Rewrite the entries below, changing "midpoint" to "center point" wherever it occurs and keeping everything else identical.

Collection entries
++++++++

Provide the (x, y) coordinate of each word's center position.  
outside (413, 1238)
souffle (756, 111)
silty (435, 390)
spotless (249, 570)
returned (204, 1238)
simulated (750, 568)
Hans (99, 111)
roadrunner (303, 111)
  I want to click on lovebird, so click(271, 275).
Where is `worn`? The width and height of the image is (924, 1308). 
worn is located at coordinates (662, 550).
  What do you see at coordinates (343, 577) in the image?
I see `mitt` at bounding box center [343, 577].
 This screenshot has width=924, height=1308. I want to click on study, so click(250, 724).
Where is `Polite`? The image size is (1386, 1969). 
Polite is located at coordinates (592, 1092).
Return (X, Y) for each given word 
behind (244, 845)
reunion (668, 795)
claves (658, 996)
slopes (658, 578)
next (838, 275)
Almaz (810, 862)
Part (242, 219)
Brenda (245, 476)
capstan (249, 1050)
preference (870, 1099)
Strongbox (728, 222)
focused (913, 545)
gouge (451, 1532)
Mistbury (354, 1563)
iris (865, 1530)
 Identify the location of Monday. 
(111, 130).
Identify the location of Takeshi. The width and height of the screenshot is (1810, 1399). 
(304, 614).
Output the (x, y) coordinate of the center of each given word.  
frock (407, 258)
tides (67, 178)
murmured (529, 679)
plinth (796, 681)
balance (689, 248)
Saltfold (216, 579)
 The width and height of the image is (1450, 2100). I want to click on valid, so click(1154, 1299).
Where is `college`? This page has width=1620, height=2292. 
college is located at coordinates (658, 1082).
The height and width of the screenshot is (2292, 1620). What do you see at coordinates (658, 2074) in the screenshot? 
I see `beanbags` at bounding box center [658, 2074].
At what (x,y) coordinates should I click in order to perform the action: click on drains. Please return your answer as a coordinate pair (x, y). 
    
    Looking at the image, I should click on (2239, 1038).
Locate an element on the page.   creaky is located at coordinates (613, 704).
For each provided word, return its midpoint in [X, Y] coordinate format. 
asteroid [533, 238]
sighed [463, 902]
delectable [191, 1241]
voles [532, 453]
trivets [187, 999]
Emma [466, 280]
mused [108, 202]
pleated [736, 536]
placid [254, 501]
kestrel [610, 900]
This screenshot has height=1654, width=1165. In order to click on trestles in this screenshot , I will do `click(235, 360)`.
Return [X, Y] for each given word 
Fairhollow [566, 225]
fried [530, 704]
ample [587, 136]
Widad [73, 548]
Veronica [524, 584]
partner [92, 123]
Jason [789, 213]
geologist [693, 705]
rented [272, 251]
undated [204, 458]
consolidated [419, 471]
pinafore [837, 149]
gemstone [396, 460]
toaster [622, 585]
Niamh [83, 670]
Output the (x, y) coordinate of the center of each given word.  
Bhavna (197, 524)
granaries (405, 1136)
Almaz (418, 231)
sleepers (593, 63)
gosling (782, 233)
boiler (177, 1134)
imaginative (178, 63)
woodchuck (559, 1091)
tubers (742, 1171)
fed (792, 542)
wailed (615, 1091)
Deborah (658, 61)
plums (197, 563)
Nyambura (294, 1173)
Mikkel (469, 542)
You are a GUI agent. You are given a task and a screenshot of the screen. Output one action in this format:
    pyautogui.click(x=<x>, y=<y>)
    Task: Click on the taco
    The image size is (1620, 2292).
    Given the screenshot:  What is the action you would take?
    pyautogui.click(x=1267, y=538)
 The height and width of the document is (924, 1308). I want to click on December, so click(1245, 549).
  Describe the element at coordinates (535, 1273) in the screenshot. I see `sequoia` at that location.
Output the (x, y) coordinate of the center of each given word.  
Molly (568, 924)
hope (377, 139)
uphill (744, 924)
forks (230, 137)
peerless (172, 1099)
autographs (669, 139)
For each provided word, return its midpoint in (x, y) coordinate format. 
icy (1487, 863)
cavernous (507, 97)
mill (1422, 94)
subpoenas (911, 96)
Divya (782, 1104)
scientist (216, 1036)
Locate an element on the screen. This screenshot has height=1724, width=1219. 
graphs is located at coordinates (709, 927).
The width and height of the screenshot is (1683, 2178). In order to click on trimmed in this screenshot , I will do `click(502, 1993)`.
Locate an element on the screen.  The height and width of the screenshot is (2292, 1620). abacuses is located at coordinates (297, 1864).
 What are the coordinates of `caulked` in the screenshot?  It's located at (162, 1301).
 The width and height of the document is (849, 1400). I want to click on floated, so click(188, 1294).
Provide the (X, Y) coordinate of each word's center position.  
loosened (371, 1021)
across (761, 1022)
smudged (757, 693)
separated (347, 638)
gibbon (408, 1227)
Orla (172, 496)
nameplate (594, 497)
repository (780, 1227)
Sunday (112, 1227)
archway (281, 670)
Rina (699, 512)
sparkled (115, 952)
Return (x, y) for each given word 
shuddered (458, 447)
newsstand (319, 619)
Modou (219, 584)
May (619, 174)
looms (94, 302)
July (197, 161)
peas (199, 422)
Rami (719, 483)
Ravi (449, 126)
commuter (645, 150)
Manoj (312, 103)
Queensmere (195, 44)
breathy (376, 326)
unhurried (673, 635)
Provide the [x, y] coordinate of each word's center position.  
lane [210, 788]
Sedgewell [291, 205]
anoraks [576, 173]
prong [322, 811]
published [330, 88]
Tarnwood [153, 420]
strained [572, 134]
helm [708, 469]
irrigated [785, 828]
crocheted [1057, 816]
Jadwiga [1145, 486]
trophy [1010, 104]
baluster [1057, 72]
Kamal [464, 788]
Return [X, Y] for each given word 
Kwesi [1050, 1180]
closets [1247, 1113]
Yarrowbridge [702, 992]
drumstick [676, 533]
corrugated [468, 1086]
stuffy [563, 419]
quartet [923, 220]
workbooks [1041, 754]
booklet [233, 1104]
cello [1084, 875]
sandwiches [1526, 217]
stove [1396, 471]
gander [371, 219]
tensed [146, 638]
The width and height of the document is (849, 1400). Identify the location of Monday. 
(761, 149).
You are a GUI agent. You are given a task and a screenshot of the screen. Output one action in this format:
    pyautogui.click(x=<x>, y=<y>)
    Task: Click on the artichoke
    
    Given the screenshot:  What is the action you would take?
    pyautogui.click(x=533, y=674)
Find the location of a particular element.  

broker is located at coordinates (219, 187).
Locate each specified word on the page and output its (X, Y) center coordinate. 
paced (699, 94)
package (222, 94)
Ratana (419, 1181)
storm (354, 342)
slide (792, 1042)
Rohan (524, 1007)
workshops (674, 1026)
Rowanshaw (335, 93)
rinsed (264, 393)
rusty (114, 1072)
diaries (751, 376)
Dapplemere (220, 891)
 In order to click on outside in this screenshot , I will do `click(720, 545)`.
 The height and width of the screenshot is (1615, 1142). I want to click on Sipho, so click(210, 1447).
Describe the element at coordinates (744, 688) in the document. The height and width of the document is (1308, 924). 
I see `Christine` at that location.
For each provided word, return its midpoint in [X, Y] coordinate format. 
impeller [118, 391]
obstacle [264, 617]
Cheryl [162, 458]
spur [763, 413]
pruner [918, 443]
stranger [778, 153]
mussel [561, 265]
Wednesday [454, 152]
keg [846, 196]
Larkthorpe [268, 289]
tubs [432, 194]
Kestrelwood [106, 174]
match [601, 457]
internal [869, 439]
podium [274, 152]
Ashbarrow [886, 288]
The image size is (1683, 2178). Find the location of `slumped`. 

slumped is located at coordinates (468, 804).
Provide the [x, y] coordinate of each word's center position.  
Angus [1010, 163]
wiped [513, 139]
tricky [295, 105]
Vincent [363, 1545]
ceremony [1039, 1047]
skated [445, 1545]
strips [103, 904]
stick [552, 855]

++++++++

(Exercise output)
Provide the (x, y) coordinate of each word's center position.  
outside (413, 1238)
souffle (756, 111)
silty (435, 390)
spotless (249, 570)
returned (204, 1238)
simulated (750, 568)
Hans (99, 111)
roadrunner (303, 111)
  I want to click on lovebird, so click(271, 275).
Where is `worn`? The width and height of the image is (924, 1308). 
worn is located at coordinates (662, 550).
  What do you see at coordinates (343, 577) in the image?
I see `mitt` at bounding box center [343, 577].
 This screenshot has width=924, height=1308. I want to click on study, so click(250, 724).
Where is `Polite`? The image size is (1386, 1969). 
Polite is located at coordinates (592, 1092).
Return (X, Y) for each given word 
behind (244, 845)
reunion (668, 795)
claves (658, 996)
slopes (658, 578)
next (838, 275)
Almaz (810, 862)
Part (242, 219)
Brenda (245, 476)
capstan (249, 1050)
preference (870, 1099)
Strongbox (728, 222)
focused (913, 545)
gouge (451, 1532)
Mistbury (354, 1563)
iris (865, 1530)
 Identify the location of Monday. 
(111, 130).
Identify the location of Takeshi. The width and height of the screenshot is (1810, 1399). 
(304, 614).
Output the (x, y) coordinate of the center of each given word.  
frock (407, 258)
tides (67, 178)
murmured (529, 679)
plinth (796, 681)
balance (689, 248)
Saltfold (216, 579)
 The width and height of the image is (1450, 2100). I want to click on valid, so click(1154, 1299).
Where is `college`? This page has width=1620, height=2292. 
college is located at coordinates (658, 1082).
The height and width of the screenshot is (2292, 1620). What do you see at coordinates (658, 2074) in the screenshot? 
I see `beanbags` at bounding box center [658, 2074].
At what (x,y) coordinates should I click in order to perform the action: click on drains. Please return your answer as a coordinate pair (x, y). 
    
    Looking at the image, I should click on (2239, 1038).
Locate an element on the page.   creaky is located at coordinates (613, 704).
For each provided word, return its center point in [X, Y] coordinate format. 
asteroid [533, 238]
sighed [463, 902]
delectable [191, 1241]
voles [532, 453]
trivets [187, 999]
Emma [466, 280]
mused [108, 202]
pleated [736, 536]
placid [254, 501]
kestrel [610, 900]
This screenshot has height=1654, width=1165. In order to click on trestles in this screenshot , I will do `click(235, 360)`.
Return [X, Y] for each given word 
Fairhollow [566, 225]
fried [530, 704]
ample [587, 136]
Widad [73, 548]
Veronica [524, 584]
partner [92, 123]
Jason [789, 213]
geologist [693, 705]
rented [272, 251]
undated [204, 458]
consolidated [419, 471]
pinafore [837, 149]
gemstone [396, 460]
toaster [622, 585]
Niamh [83, 670]
Output the (x, y) coordinate of the center of each given word.  
Bhavna (197, 524)
granaries (405, 1136)
Almaz (418, 231)
sleepers (593, 63)
gosling (782, 233)
boiler (177, 1134)
imaginative (178, 63)
woodchuck (559, 1091)
tubers (742, 1171)
fed (792, 542)
wailed (615, 1091)
Deborah (658, 61)
plums (197, 563)
Nyambura (294, 1173)
Mikkel (469, 542)
You are a GUI agent. You are given a task and a screenshot of the screen. Output one action in this format:
    pyautogui.click(x=<x>, y=<y>)
    Task: Click on the taco
    The image size is (1620, 2292).
    Given the screenshot:  What is the action you would take?
    pyautogui.click(x=1267, y=538)
 The height and width of the document is (924, 1308). I want to click on December, so click(1245, 549).
  Describe the element at coordinates (535, 1273) in the screenshot. I see `sequoia` at that location.
Output the (x, y) coordinate of the center of each given word.  
Molly (568, 924)
hope (377, 139)
uphill (744, 924)
forks (230, 137)
peerless (172, 1099)
autographs (669, 139)
For each provided word, return its center point in (x, y) coordinate format. 
icy (1487, 863)
cavernous (507, 97)
mill (1422, 94)
subpoenas (911, 96)
Divya (782, 1104)
scientist (216, 1036)
Locate an element on the screen. This screenshot has height=1724, width=1219. 
graphs is located at coordinates (709, 927).
The width and height of the screenshot is (1683, 2178). In order to click on trimmed in this screenshot , I will do `click(502, 1993)`.
Locate an element on the screen.  The height and width of the screenshot is (2292, 1620). abacuses is located at coordinates (297, 1864).
 What are the coordinates of `caulked` in the screenshot?  It's located at (162, 1301).
 The width and height of the document is (849, 1400). I want to click on floated, so click(188, 1294).
Provide the (X, Y) coordinate of each word's center position.  
loosened (371, 1021)
across (761, 1022)
smudged (757, 693)
separated (347, 638)
gibbon (408, 1227)
Orla (172, 496)
nameplate (594, 497)
repository (780, 1227)
Sunday (112, 1227)
archway (281, 670)
Rina (699, 512)
sparkled (115, 952)
Return (x, y) for each given word 
shuddered (458, 447)
newsstand (319, 619)
Modou (219, 584)
May (619, 174)
looms (94, 302)
July (197, 161)
peas (199, 422)
Rami (719, 483)
Ravi (449, 126)
commuter (645, 150)
Manoj (312, 103)
Queensmere (195, 44)
breathy (376, 326)
unhurried (673, 635)
Provide the [x, y] coordinate of each word's center position.  
lane [210, 788]
Sedgewell [291, 205]
anoraks [576, 173]
prong [322, 811]
published [330, 88]
Tarnwood [153, 420]
strained [572, 134]
helm [708, 469]
irrigated [785, 828]
crocheted [1057, 816]
Jadwiga [1145, 486]
trophy [1010, 104]
baluster [1057, 72]
Kamal [464, 788]
Return [X, Y] for each given word 
Kwesi [1050, 1180]
closets [1247, 1113]
Yarrowbridge [702, 992]
drumstick [676, 533]
corrugated [468, 1086]
stuffy [563, 419]
quartet [923, 220]
workbooks [1041, 754]
booklet [233, 1104]
cello [1084, 875]
sandwiches [1526, 217]
stove [1396, 471]
gander [371, 219]
tensed [146, 638]
The width and height of the document is (849, 1400). Identify the location of Monday. 
(761, 149).
You are a GUI agent. You are given a task and a screenshot of the screen. Output one action in this format:
    pyautogui.click(x=<x>, y=<y>)
    Task: Click on the artichoke
    
    Given the screenshot:  What is the action you would take?
    pyautogui.click(x=533, y=674)
Find the location of a particular element.  

broker is located at coordinates (219, 187).
Locate each specified word on the page and output its (X, Y) center coordinate. 
paced (699, 94)
package (222, 94)
Ratana (419, 1181)
storm (354, 342)
slide (792, 1042)
Rohan (524, 1007)
workshops (674, 1026)
Rowanshaw (335, 93)
rinsed (264, 393)
rusty (114, 1072)
diaries (751, 376)
Dapplemere (220, 891)
 In order to click on outside in this screenshot , I will do `click(720, 545)`.
 The height and width of the screenshot is (1615, 1142). I want to click on Sipho, so click(210, 1447).
Describe the element at coordinates (744, 688) in the document. The height and width of the document is (1308, 924). 
I see `Christine` at that location.
For each provided word, return its center point in [X, Y] coordinate format. 
impeller [118, 391]
obstacle [264, 617]
Cheryl [162, 458]
spur [763, 413]
pruner [918, 443]
stranger [778, 153]
mussel [561, 265]
Wednesday [454, 152]
keg [846, 196]
Larkthorpe [268, 289]
tubs [432, 194]
Kestrelwood [106, 174]
match [601, 457]
internal [869, 439]
podium [274, 152]
Ashbarrow [886, 288]
The image size is (1683, 2178). Find the location of `slumped`. 

slumped is located at coordinates (468, 804).
Provide the [x, y] coordinate of each word's center position.  
Angus [1010, 163]
wiped [513, 139]
tricky [295, 105]
Vincent [363, 1545]
ceremony [1039, 1047]
skated [445, 1545]
strips [103, 904]
stick [552, 855]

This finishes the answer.